[Dataset excerpts]
□ □ □ □ □ □ □

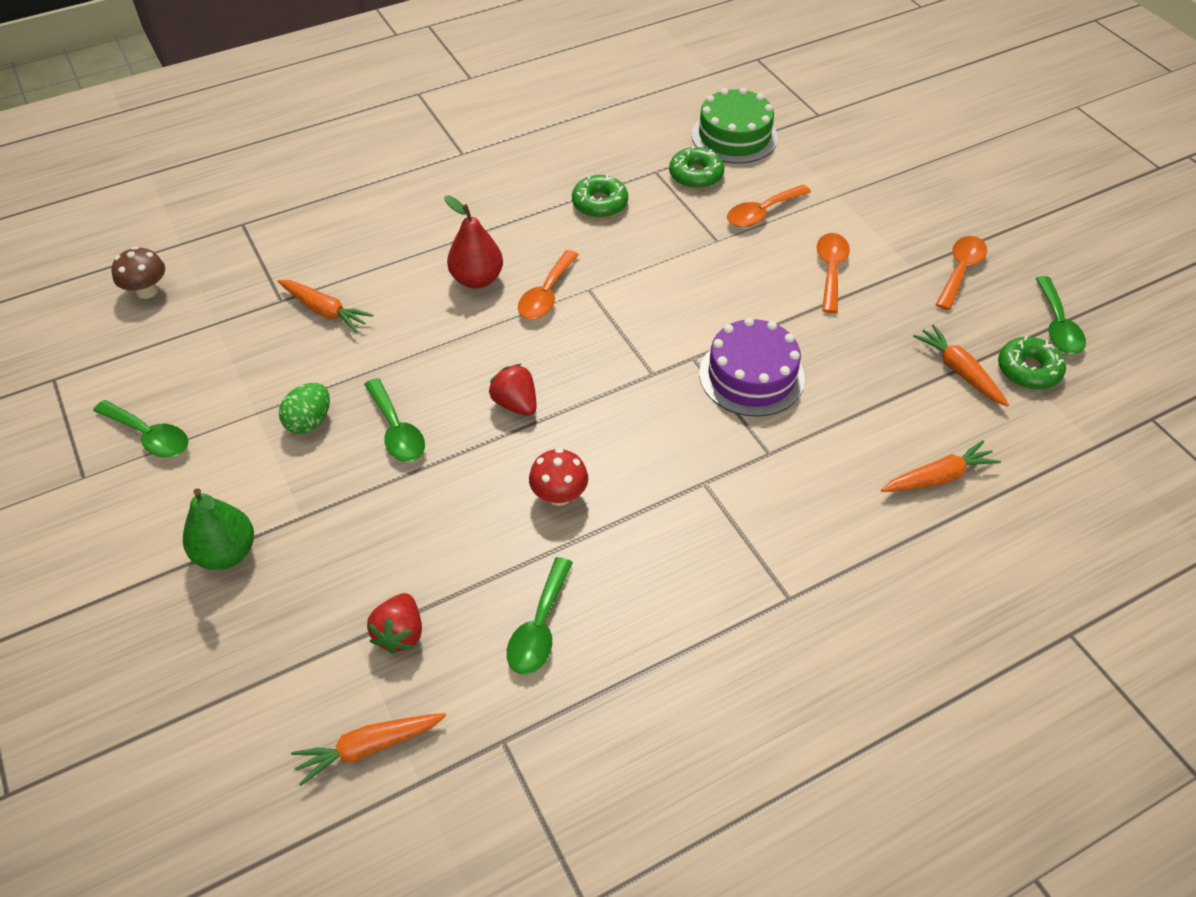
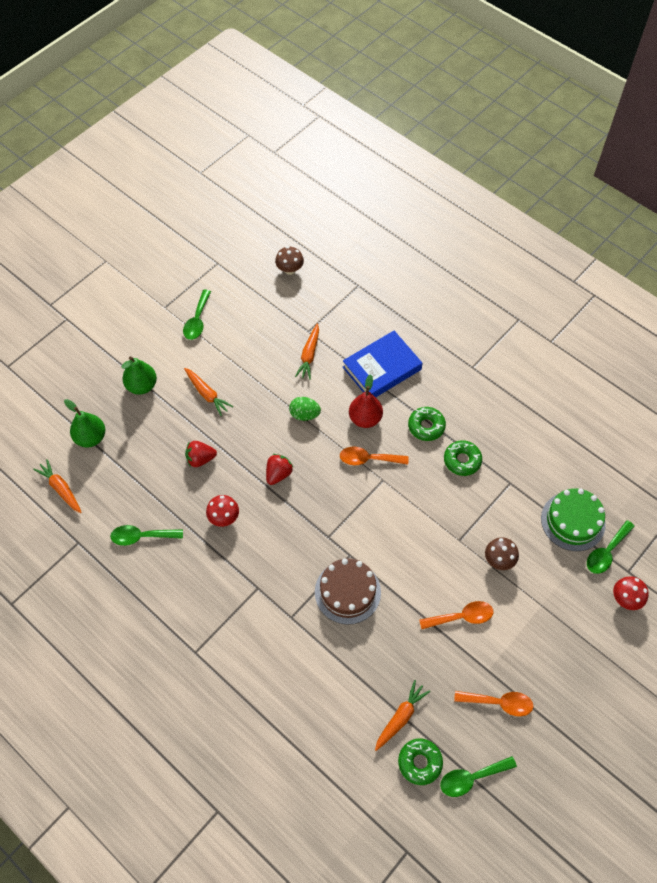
camera: 70 degrees right, 10 degrees up
(285, 666) = (91, 437): none -> green pear
(309, 421) = (231, 383): green egg -> green egg (304, 414)
(397, 430) = (239, 425): green spoon -> green spoon (606, 552)
(400, 633) = (120, 477): red strawberry -> red strawberry (200, 459)
(404, 239) = (382, 368): none -> blue book
(696, 175) = (518, 508): green donut -> green donut (426, 426)
(751, 376) = (347, 592): purple cake -> brown cake
(761, 213) = (499, 560): orange spoon -> brown mushroom
(853, 127) = (625, 599): none -> red mushroom
(938, 477) = (307, 718): orange carrot -> orange carrot (207, 394)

□ □ □ □ □ □ □

YOUR GOAL: Keep the pictures out of the copy and return the rest of the data above exactly.

EXPECTED ANSWER:
camera: 70 degrees right, 10 degrees up
(285, 666) = (91, 437): none -> green pear
(309, 421) = (231, 383): green egg -> green egg (304, 414)
(397, 430) = (239, 425): green spoon -> green spoon (606, 552)
(400, 633) = (120, 477): red strawberry -> red strawberry (200, 459)
(404, 239) = (382, 368): none -> blue book
(696, 175) = (518, 508): green donut -> green donut (426, 426)
(751, 376) = (347, 592): purple cake -> brown cake
(761, 213) = (499, 560): orange spoon -> brown mushroom
(853, 127) = (625, 599): none -> red mushroom
(938, 477) = (307, 718): orange carrot -> orange carrot (207, 394)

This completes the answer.